PROBLEM STATEMENT -> Produce word for word the lines of the data below running from the one that has "(667, 192) = (456, 126): orange" to the one that has "(789, 212) = (516, 94): none -> green apple", inclusive, and no others.

RECORD EXTRACTS ->

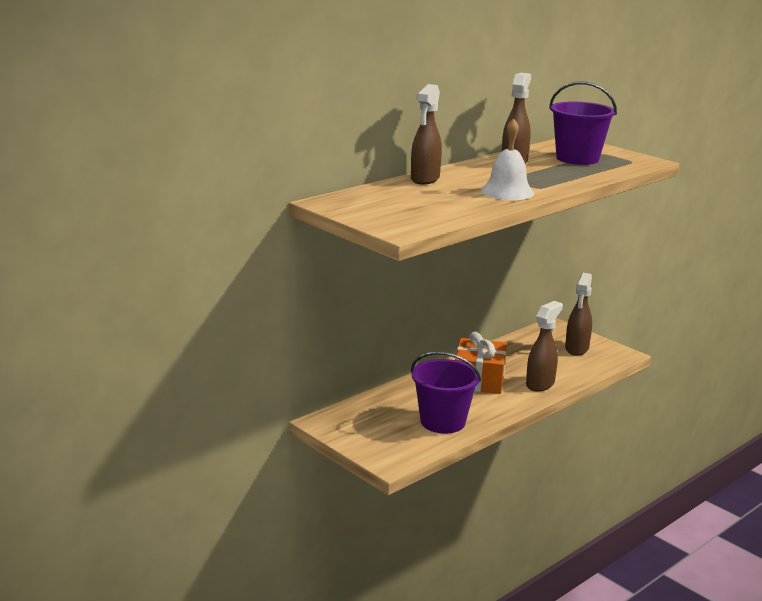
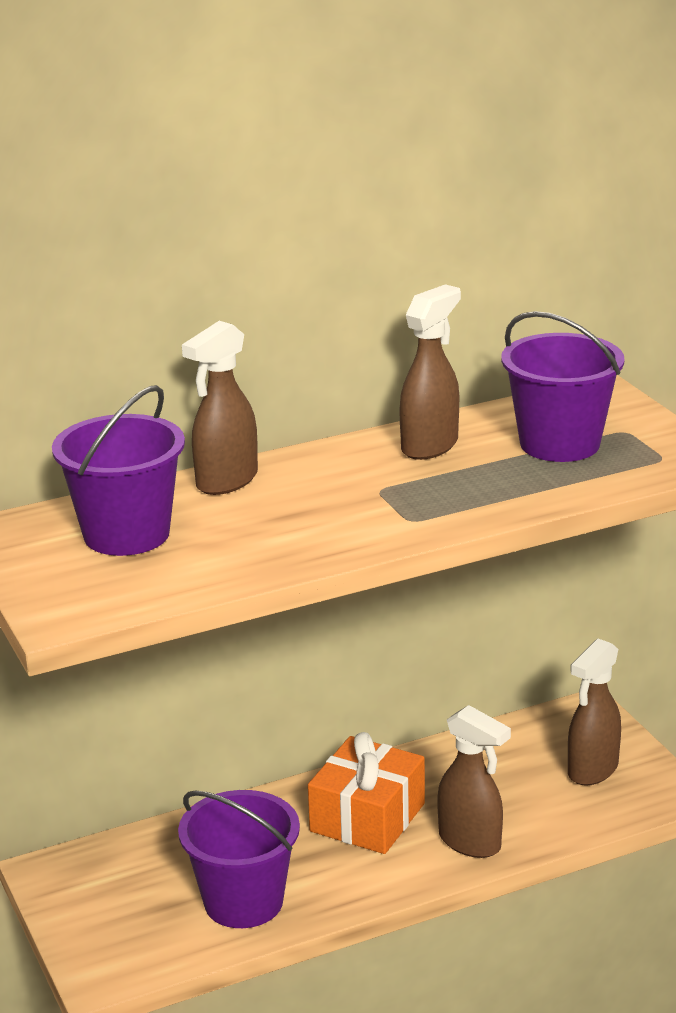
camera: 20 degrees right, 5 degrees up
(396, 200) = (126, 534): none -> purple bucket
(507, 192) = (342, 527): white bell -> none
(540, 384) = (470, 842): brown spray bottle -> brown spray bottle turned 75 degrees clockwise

...

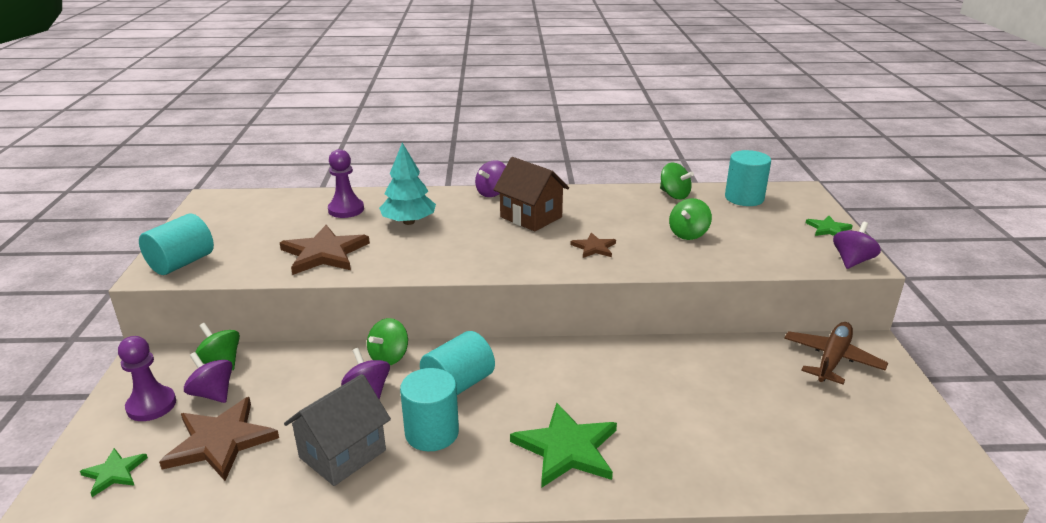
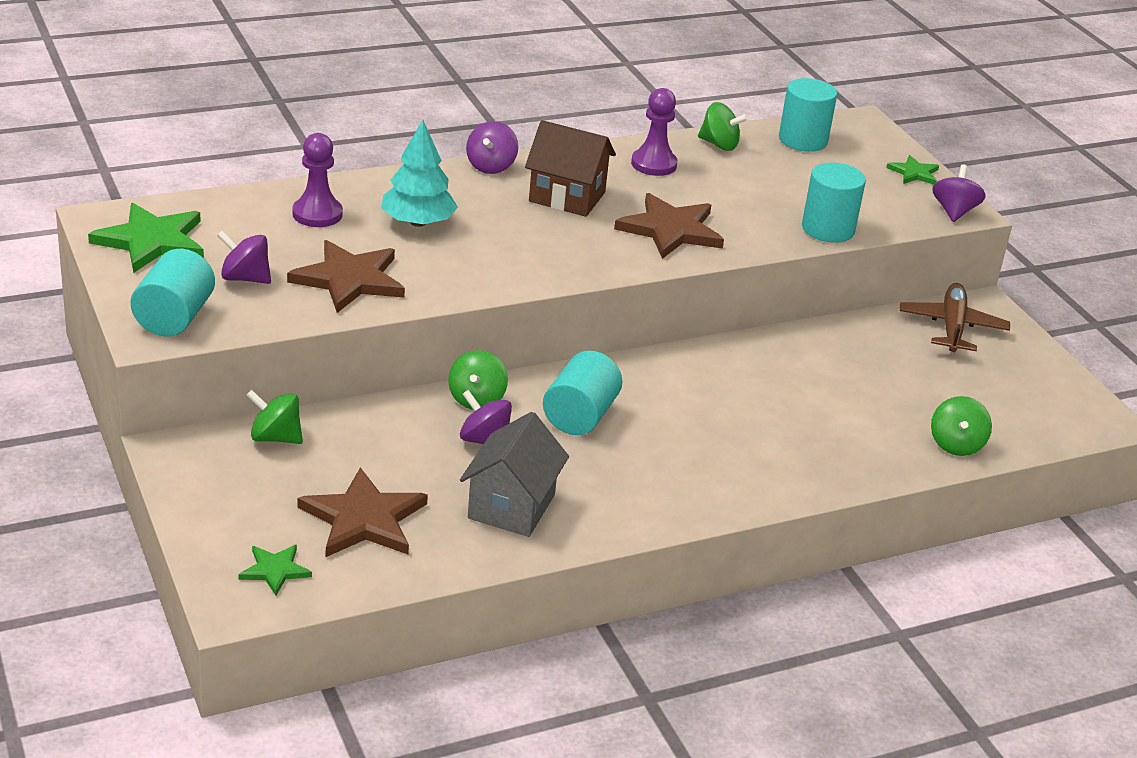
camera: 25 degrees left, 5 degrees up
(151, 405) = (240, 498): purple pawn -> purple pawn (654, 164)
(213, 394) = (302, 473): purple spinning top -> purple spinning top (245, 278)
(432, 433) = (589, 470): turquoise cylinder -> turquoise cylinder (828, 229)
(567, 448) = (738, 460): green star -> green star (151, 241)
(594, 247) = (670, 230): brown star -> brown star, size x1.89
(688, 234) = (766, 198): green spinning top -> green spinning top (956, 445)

---

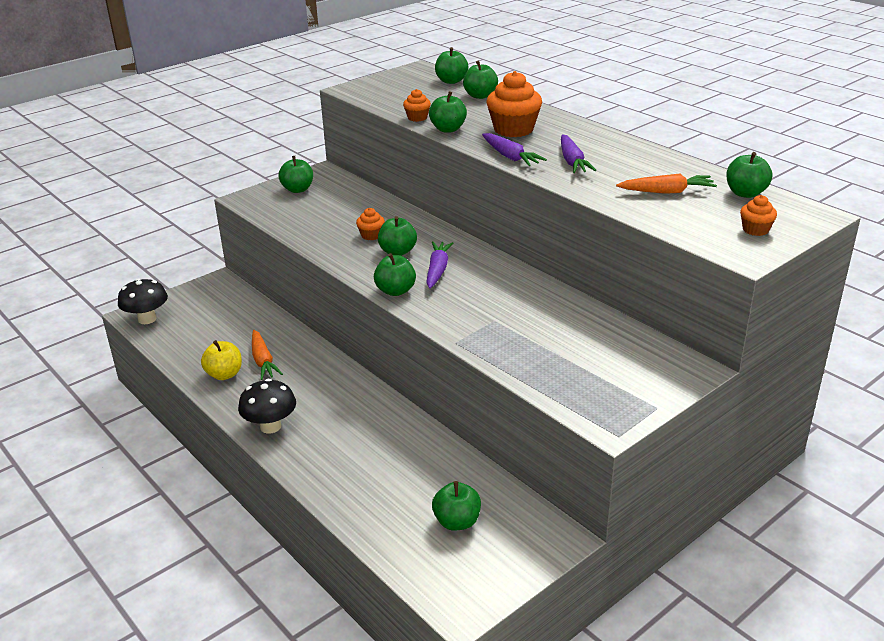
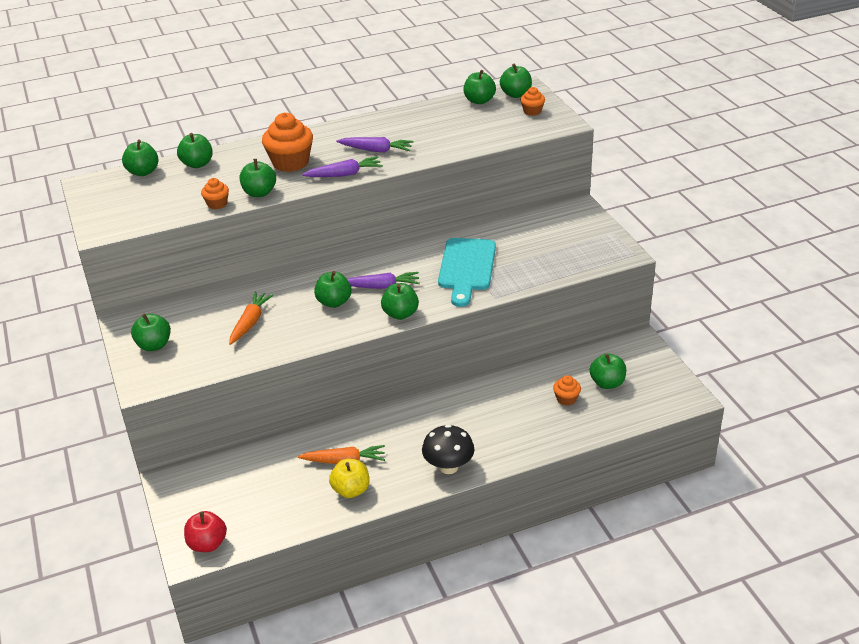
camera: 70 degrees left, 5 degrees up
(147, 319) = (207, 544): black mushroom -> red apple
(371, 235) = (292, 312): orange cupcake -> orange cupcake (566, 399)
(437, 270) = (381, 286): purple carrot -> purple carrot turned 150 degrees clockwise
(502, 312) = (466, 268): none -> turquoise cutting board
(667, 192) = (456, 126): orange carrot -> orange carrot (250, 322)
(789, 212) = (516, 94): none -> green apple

FINAL ANSWER ->
(667, 192) = (456, 126): orange carrot -> orange carrot (250, 322)
(789, 212) = (516, 94): none -> green apple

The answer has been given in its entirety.